Revision tracking records
┏━━
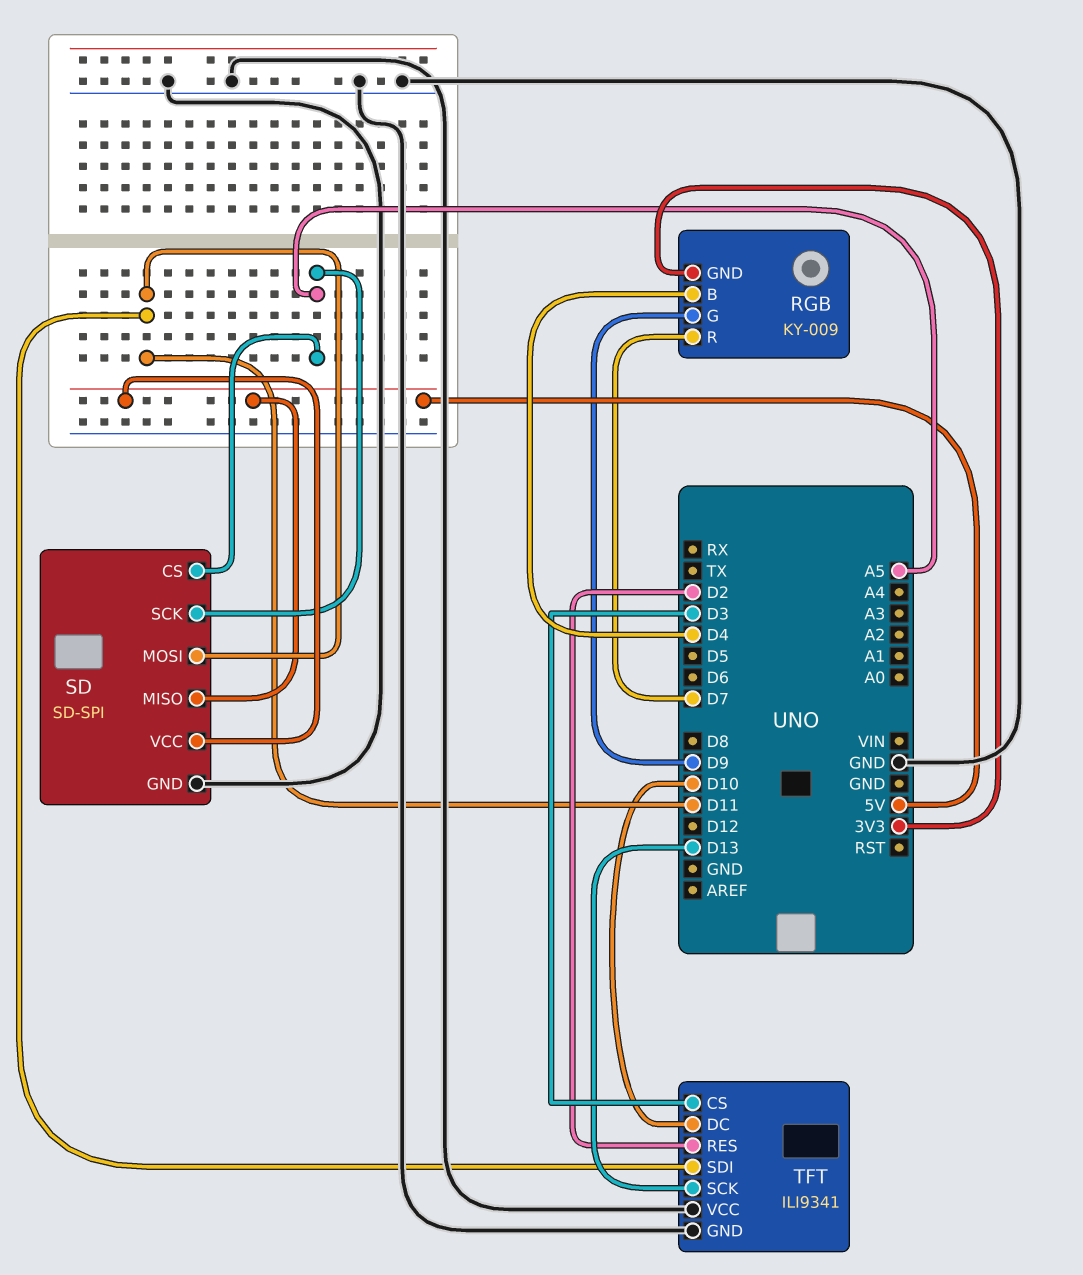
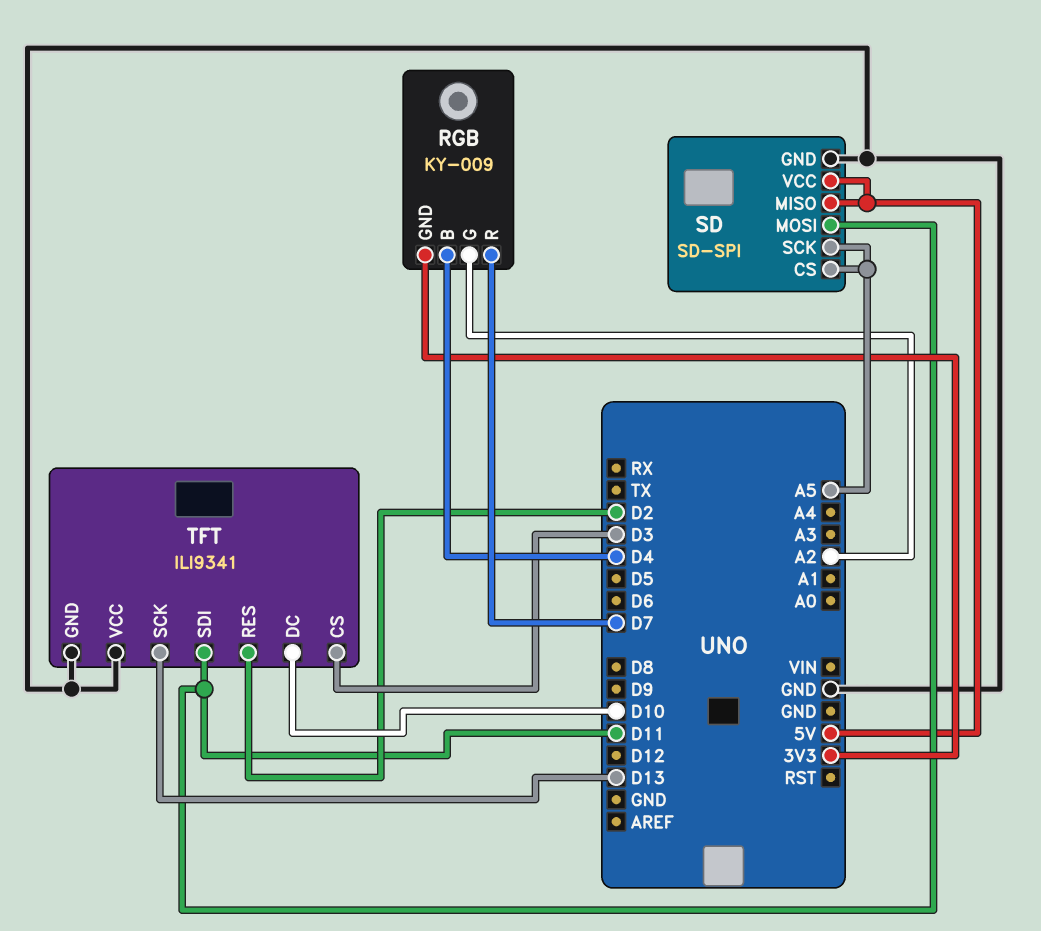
RGB pin G: D9 -> A2

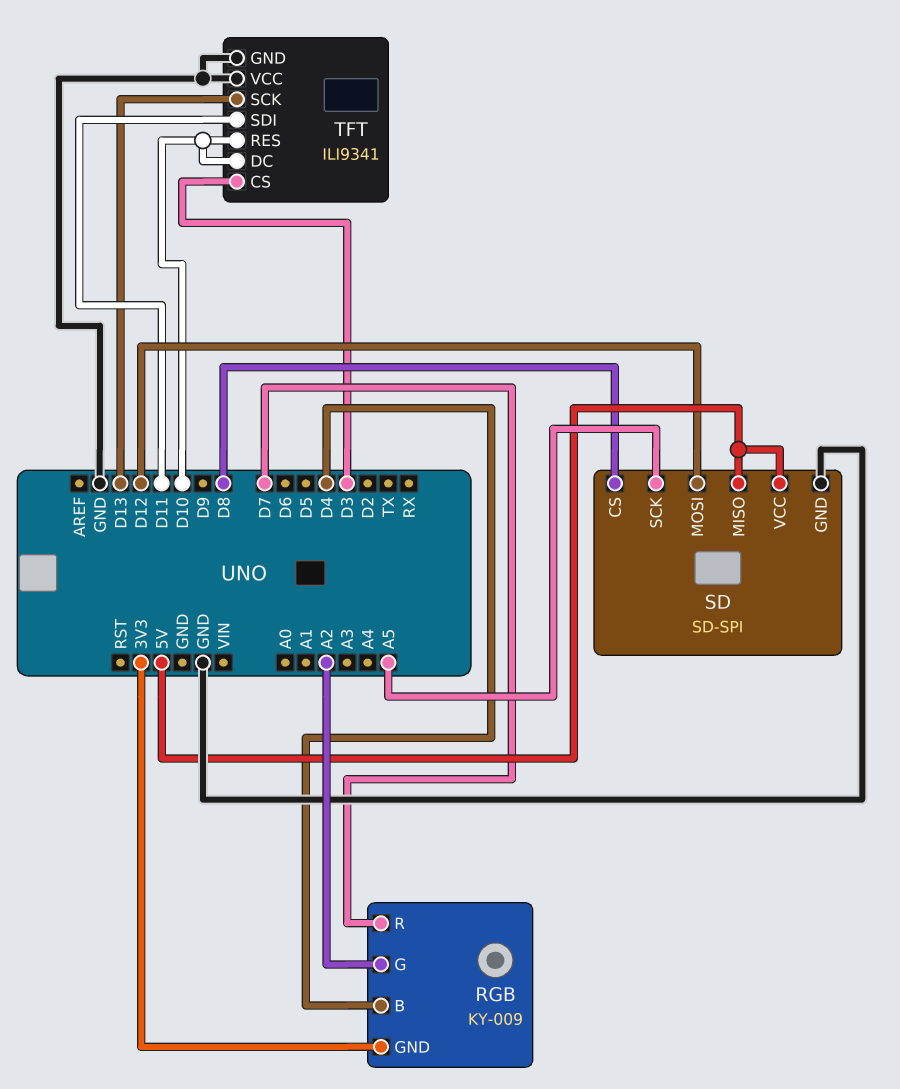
SD pin CS: A5 -> D8
SD pin MOSI: D11 -> D12
TFT pin RES: D2 -> D10

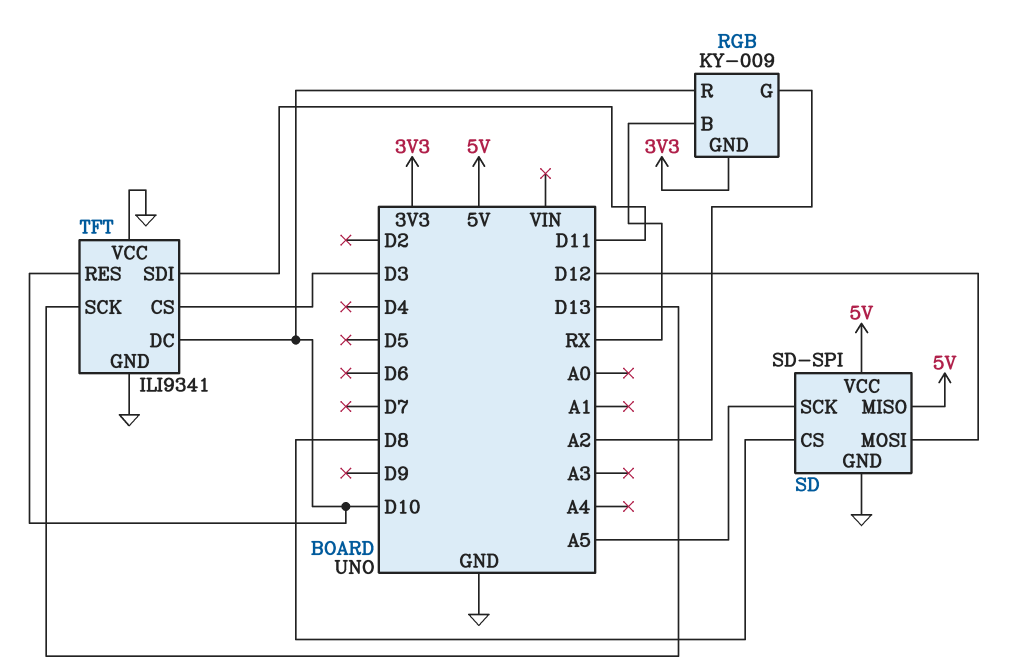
RGB pin B: D4 -> RX
RGB pin R: D7 -> D10

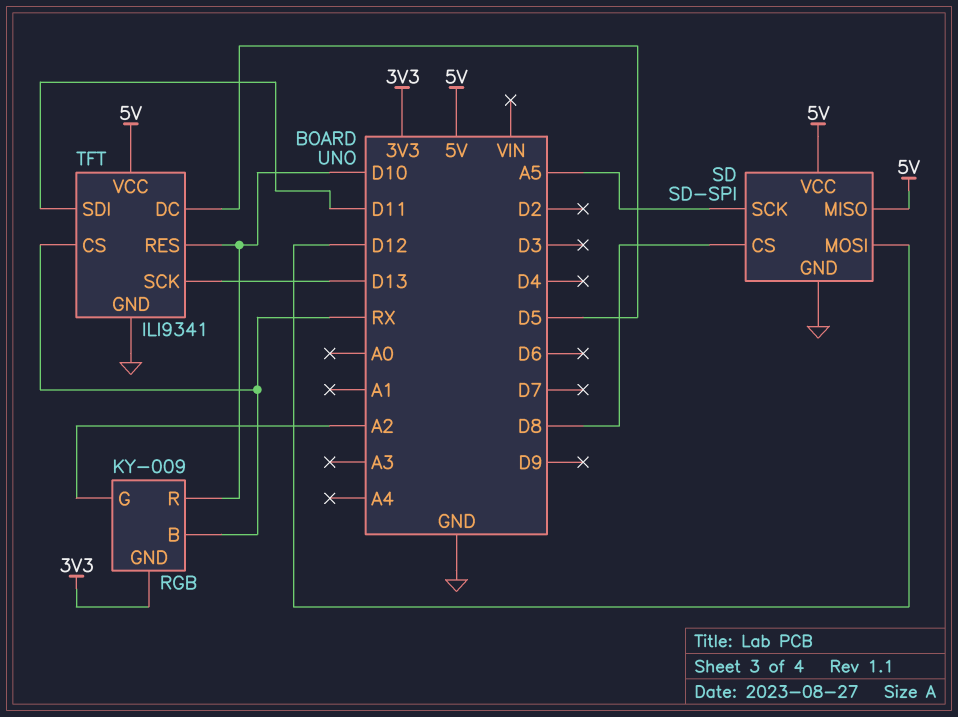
TFT pin CS: D3 -> RX
TFT pin DC: D10 -> D5
TFT pin VCC: GND -> 5V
┗━━
Please repeat all of the data exactly as it stands, leaving the pictures out.

RGB pin G: D9 -> A2

SD pin CS: A5 -> D8
SD pin MOSI: D11 -> D12
TFT pin RES: D2 -> D10

RGB pin B: D4 -> RX
RGB pin R: D7 -> D10

TFT pin CS: D3 -> RX
TFT pin DC: D10 -> D5
TFT pin VCC: GND -> 5V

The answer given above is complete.